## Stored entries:
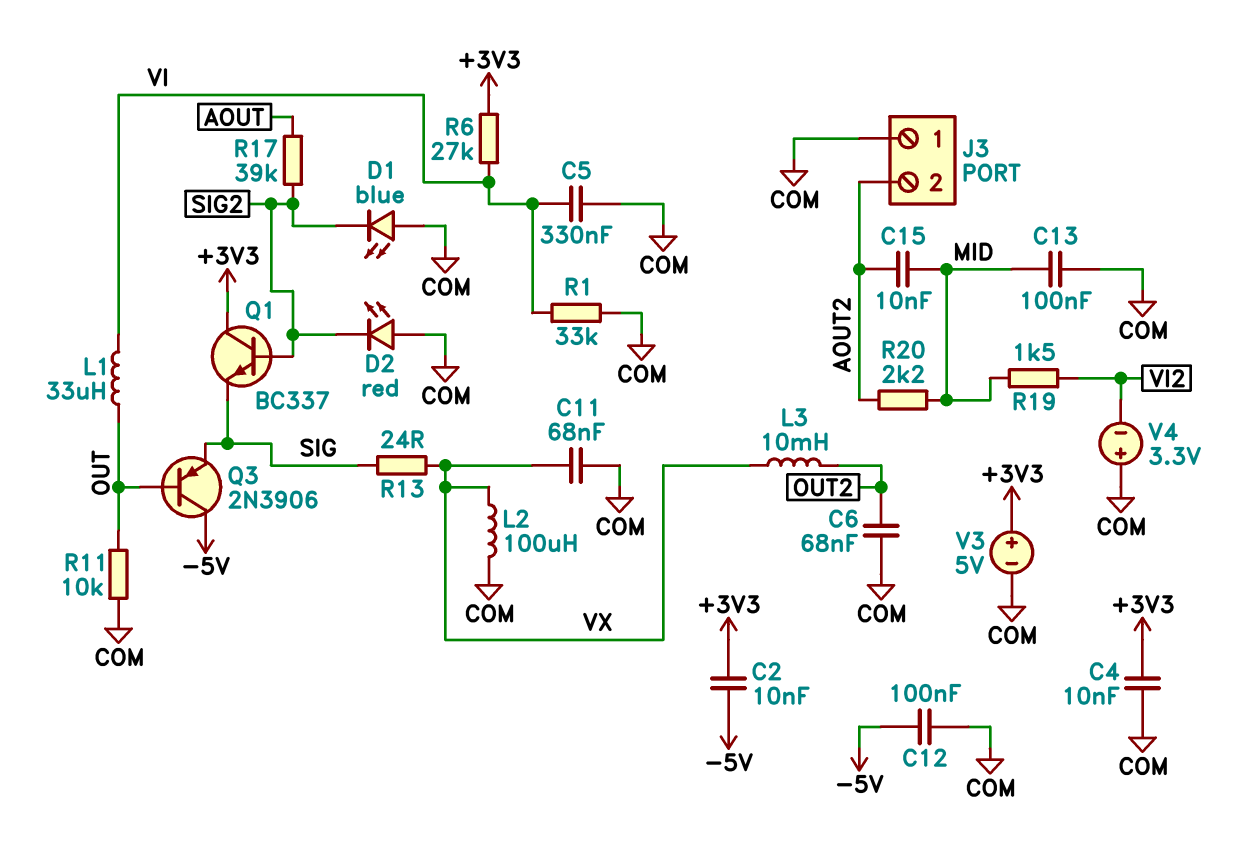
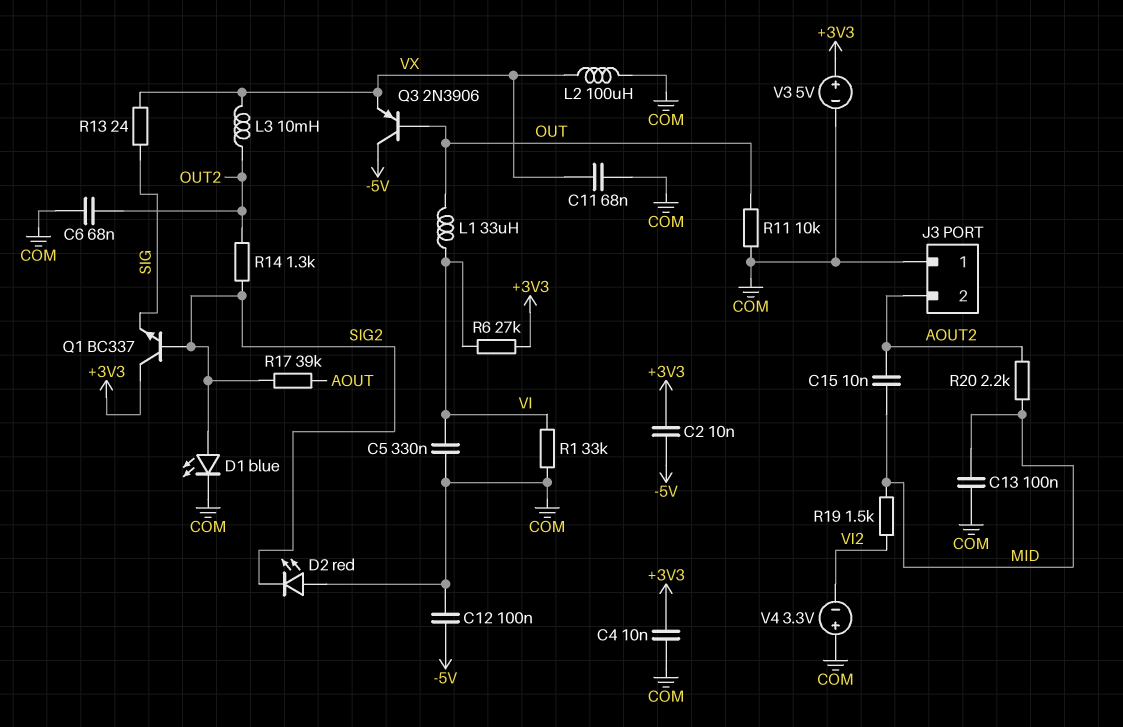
D1: LED blue (A COM, K SIG2) -> LED blue (A SIG2, K COM)
Q3: PNP 2N3906 (B OUT, C -5V, E SIG) -> PNP 2N3906 (B OUT, C -5V, E VX)
R14: none -> 1.3k (OUT2, SIG2)

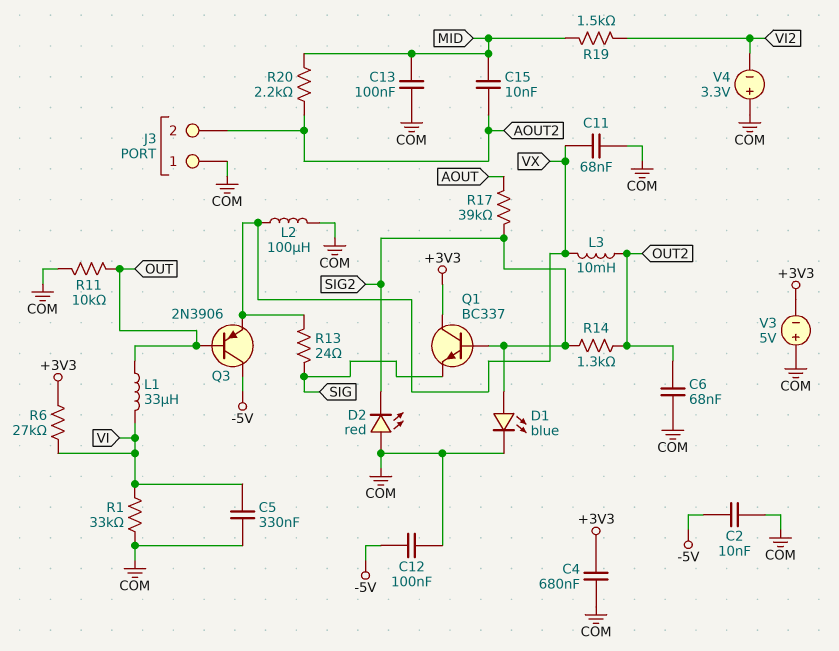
C2: 10nF (+3V3, -5V) -> 10nF (-5V, COM)
C4: 10nF (+3V3, COM) -> 680nF (+3V3, COM)
V3: 5V (plus +3V3, minus COM) -> 5V (plus COM, minus +3V3)

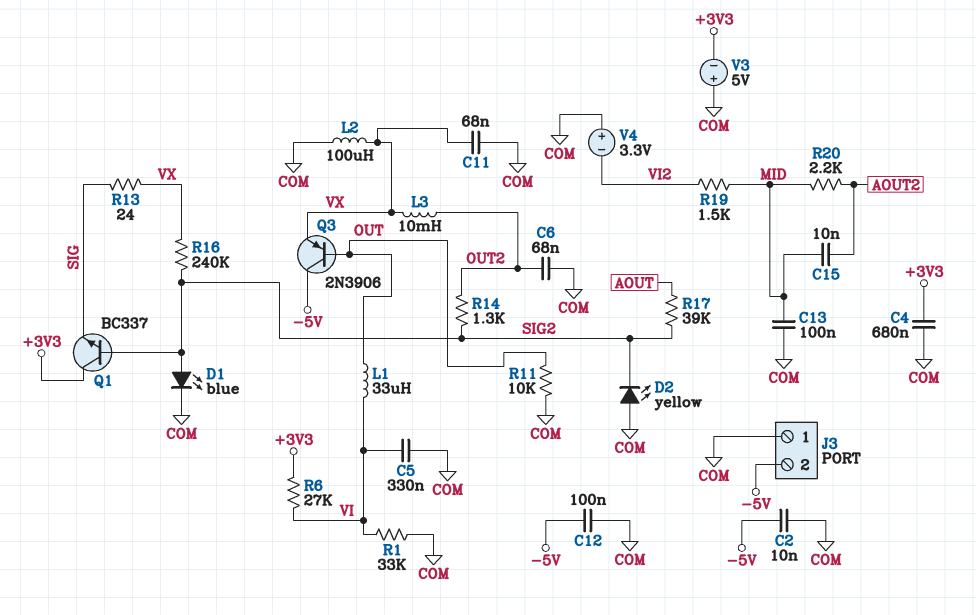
D2: LED red (A COM, K SIG2) -> LED yellow (A COM, K SIG2)
J3 pin 2: AOUT2 -> -5V
R16: none -> 240k (SIG2, VX)

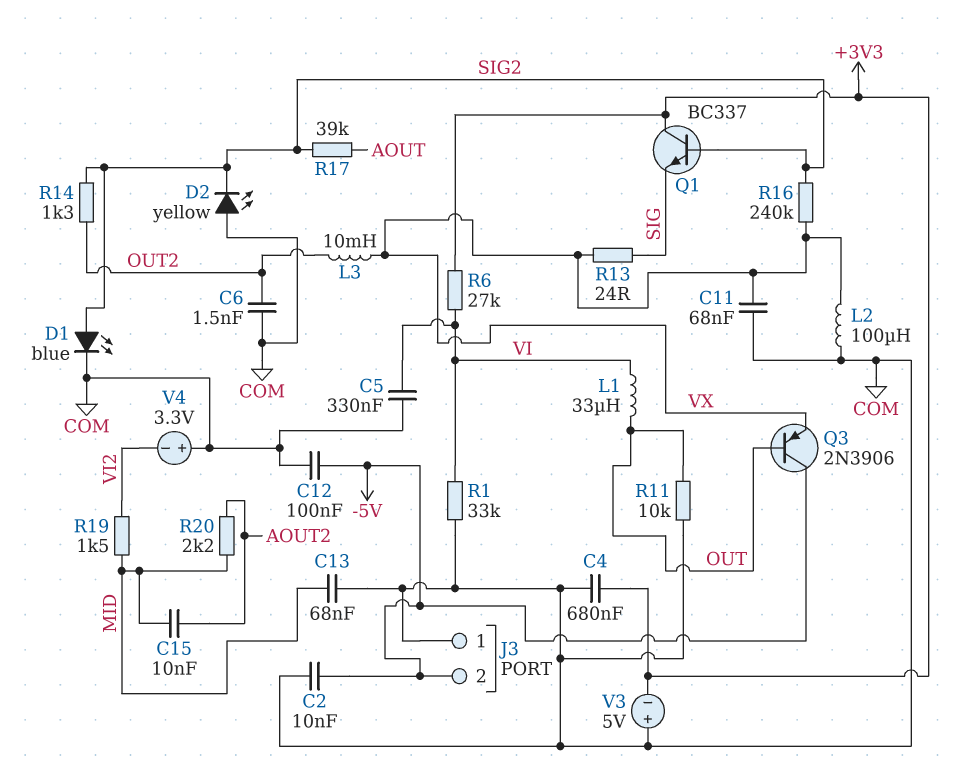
C6: 68nF (COM, OUT2) -> 1.5nF (COM, OUT2)
C13: 100nF (COM, MID) -> 68nF (COM, MID)

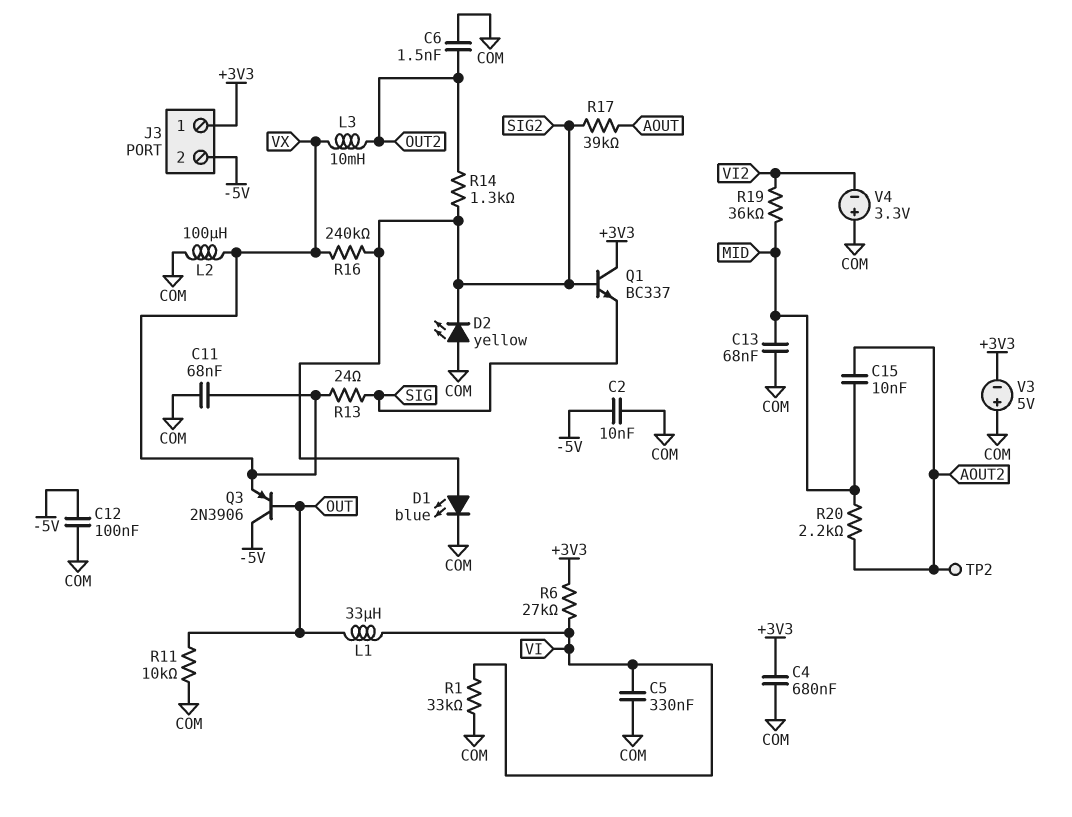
J3 pin 1: COM -> +3V3
R19: 1.5k (MID, VI2) -> 36k (MID, VI2)
TP2: none -> test point (AOUT2)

## Exercise aim:
All lines from the one containing "R19: 1.5k (MID, VI2) -> 36k (MID, VI2)" through the last line of the data must be set down exactly. No other lines belong in the answer.

## Exercise output:
R19: 1.5k (MID, VI2) -> 36k (MID, VI2)
TP2: none -> test point (AOUT2)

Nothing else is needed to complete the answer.